Segment Open

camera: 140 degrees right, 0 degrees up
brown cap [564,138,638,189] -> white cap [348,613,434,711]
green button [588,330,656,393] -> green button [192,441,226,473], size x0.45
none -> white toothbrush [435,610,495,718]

Segment Closed
Segment Open

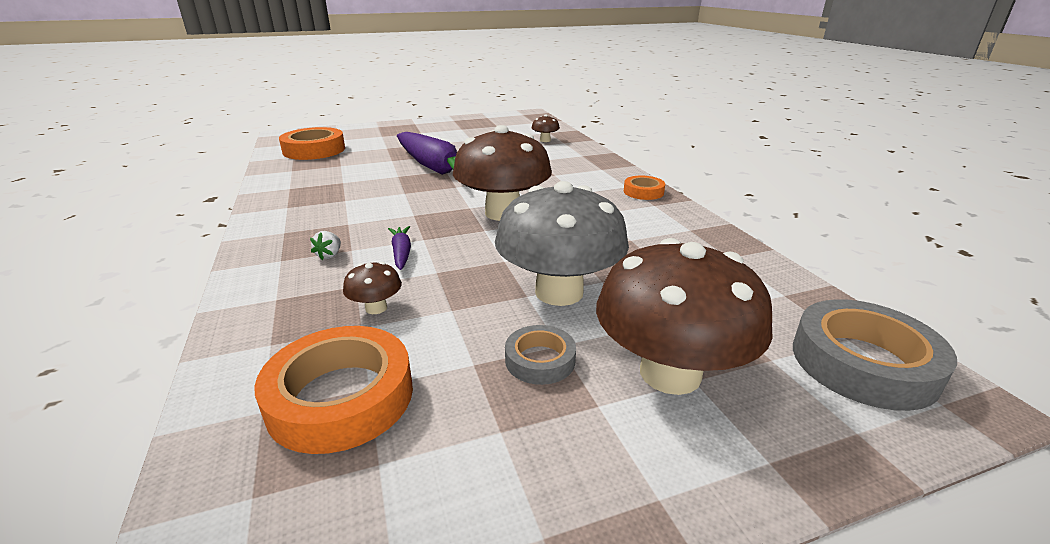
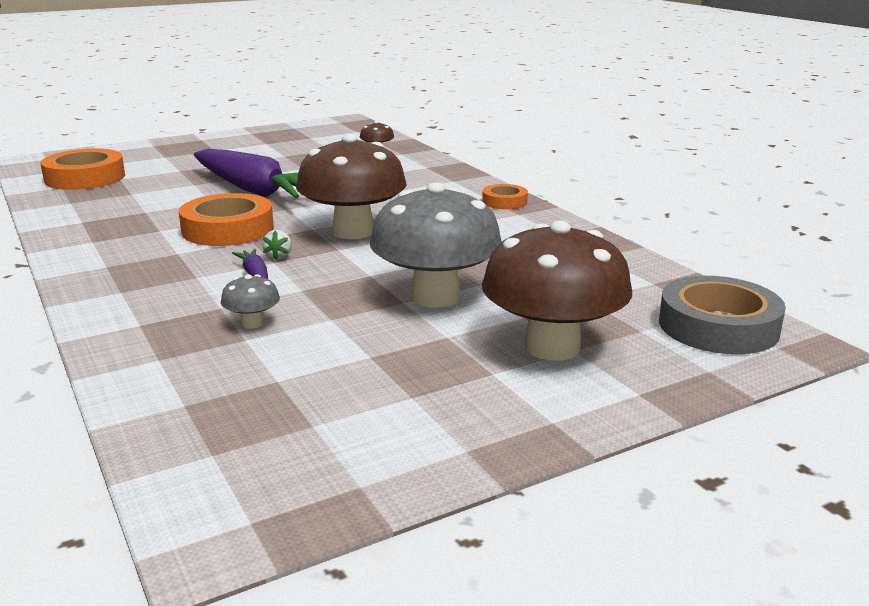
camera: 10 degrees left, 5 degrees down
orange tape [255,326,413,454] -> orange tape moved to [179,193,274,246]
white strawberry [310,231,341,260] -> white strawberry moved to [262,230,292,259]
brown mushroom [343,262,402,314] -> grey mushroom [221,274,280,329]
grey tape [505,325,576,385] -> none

Segment Closed
Segment Open

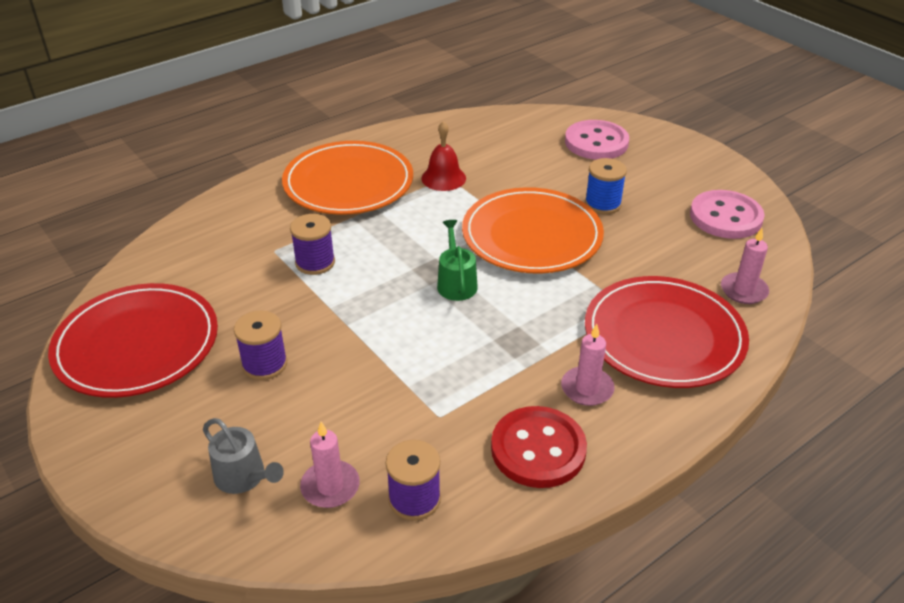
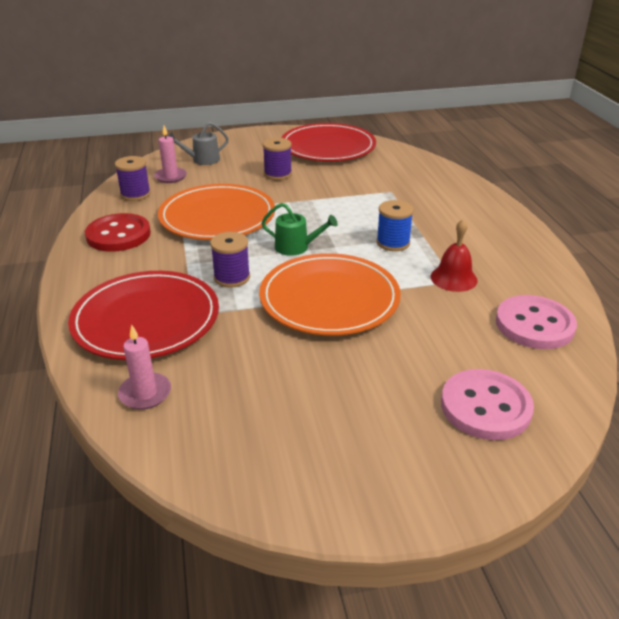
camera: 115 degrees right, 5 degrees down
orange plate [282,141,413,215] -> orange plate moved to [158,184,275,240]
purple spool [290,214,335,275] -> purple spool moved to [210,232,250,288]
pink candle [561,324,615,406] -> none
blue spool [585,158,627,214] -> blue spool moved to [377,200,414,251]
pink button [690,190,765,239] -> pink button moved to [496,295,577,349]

Segment Closed

Work required: From the records above, return each line that has the string "orange".

Answer for the task:
orange tape [255,326,413,454] -> orange tape moved to [179,193,274,246]
orange plate [282,141,413,215] -> orange plate moved to [158,184,275,240]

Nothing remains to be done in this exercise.